> [Task to complete]: Reproduce the whole listing that follows, character for character, and drop the images.

> [Input data]:
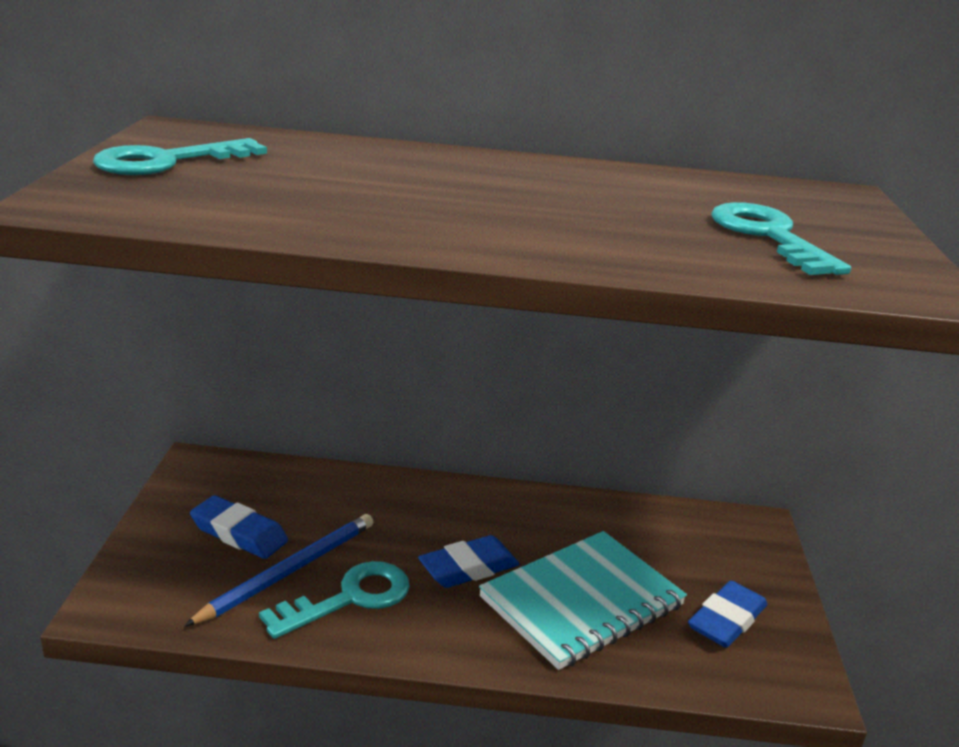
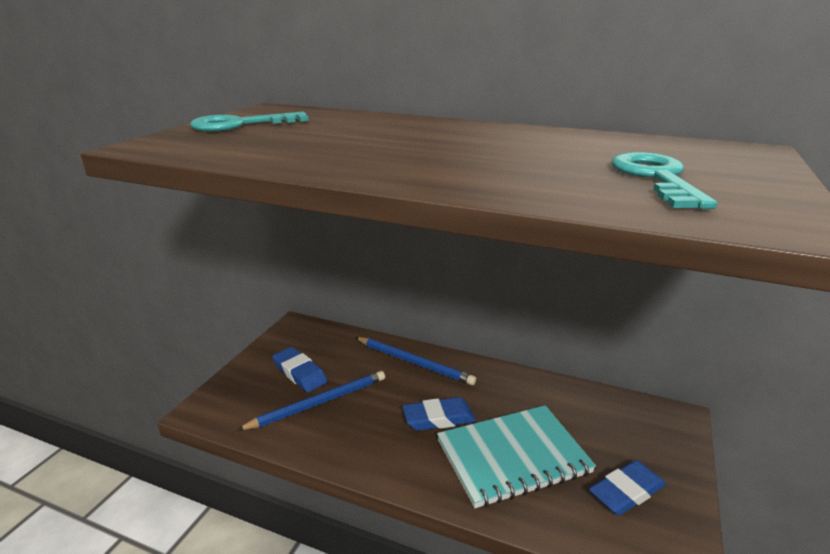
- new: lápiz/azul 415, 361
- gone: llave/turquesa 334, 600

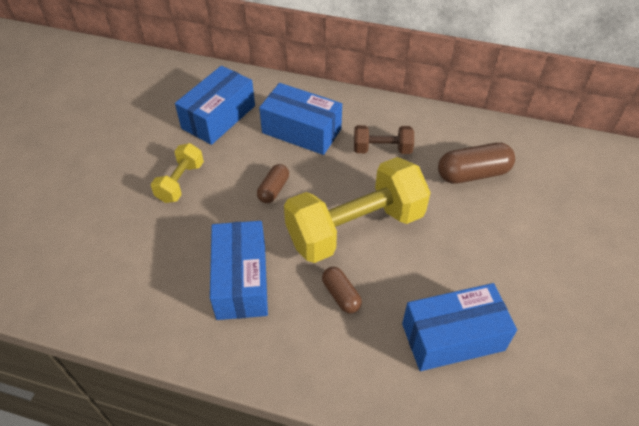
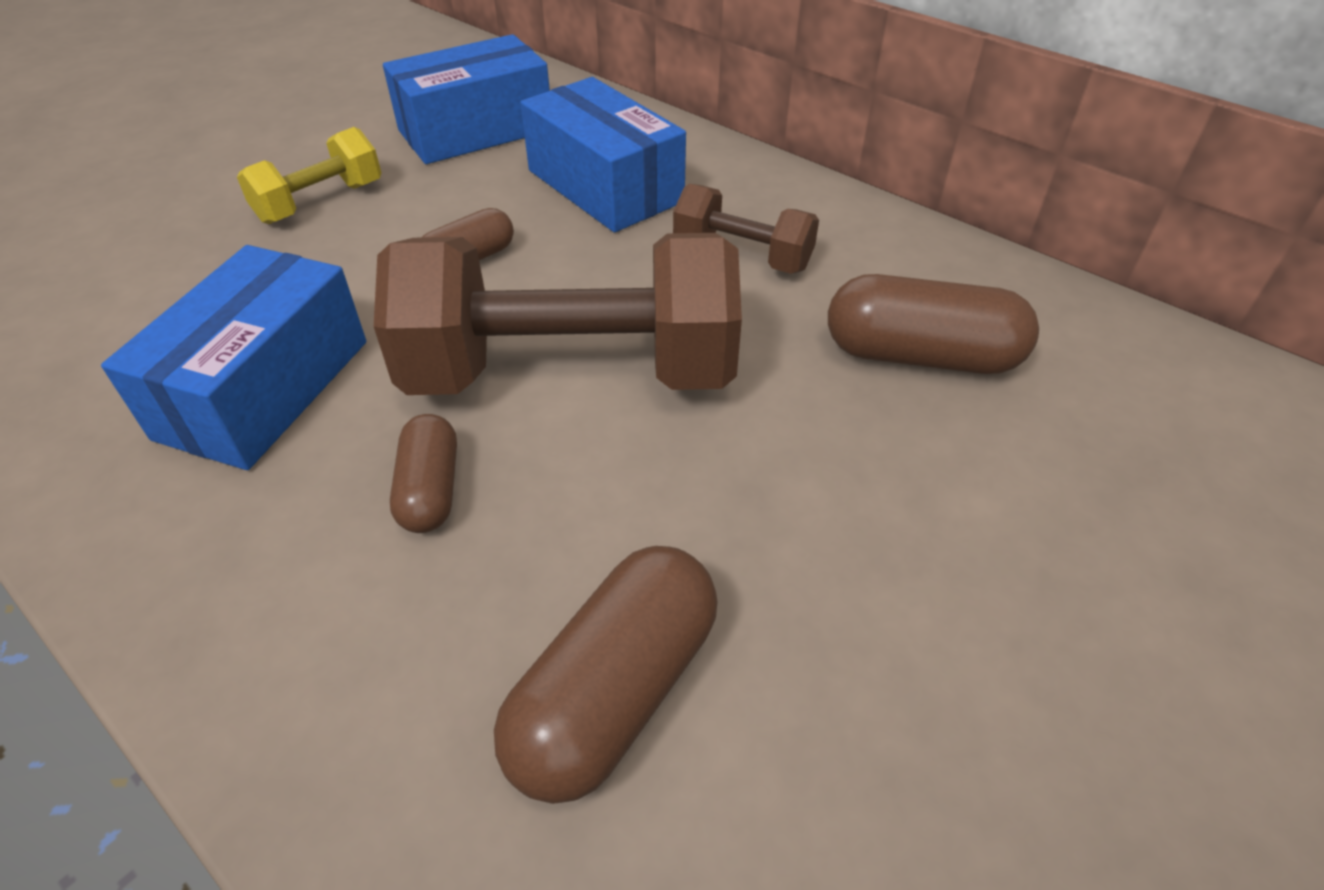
- repainted: mancuerna/amarillo 357, 210 to mancuerna/marrón 558, 314
- swapped: caja/azul 459, 327 to cápsula/marrón 605, 675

> [Result]:
- new: lápiz/azul 415, 361
- gone: llave/turquesa 334, 600

- repainted: mancuerna/amarillo 357, 210 to mancuerna/marrón 558, 314
- swapped: caja/azul 459, 327 to cápsula/marrón 605, 675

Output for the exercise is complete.